Pictures are to be omitted; everything else in the data must be transcribed exactly.

Top of Dataset extract

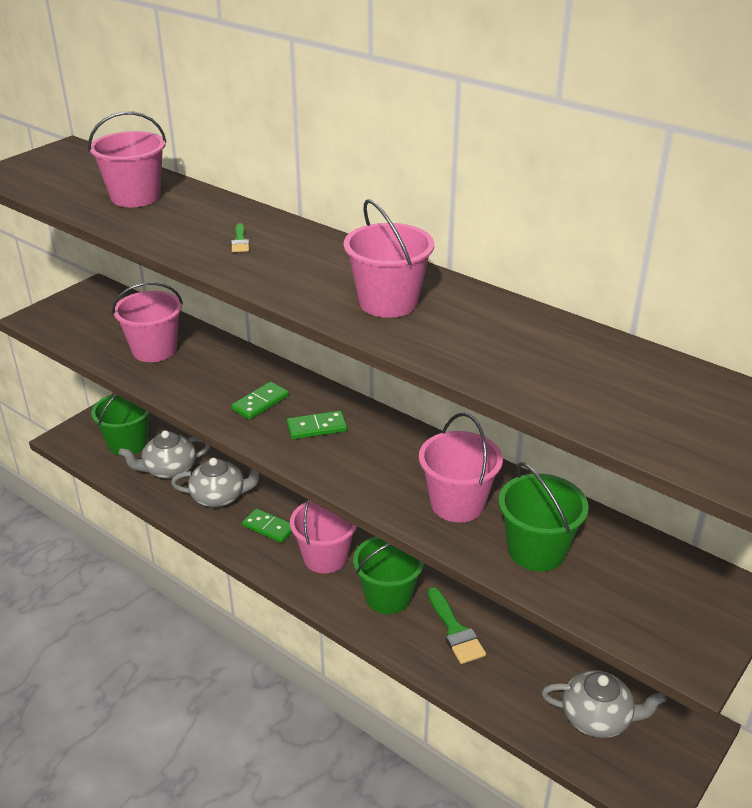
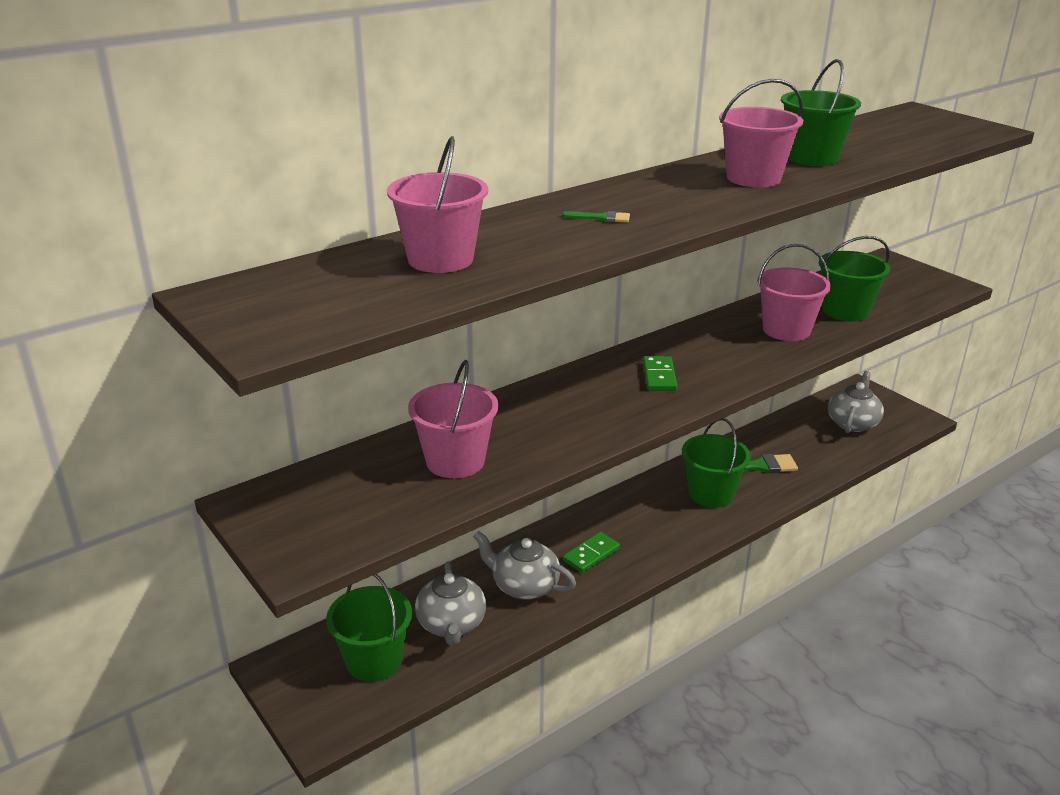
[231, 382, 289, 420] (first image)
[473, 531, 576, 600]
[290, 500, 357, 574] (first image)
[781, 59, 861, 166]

Bottom of Dataset extract

Result for this task:
[231, 382, 289, 420] (first image)
[473, 531, 576, 600]
[290, 500, 357, 574] (first image)
[781, 59, 861, 166]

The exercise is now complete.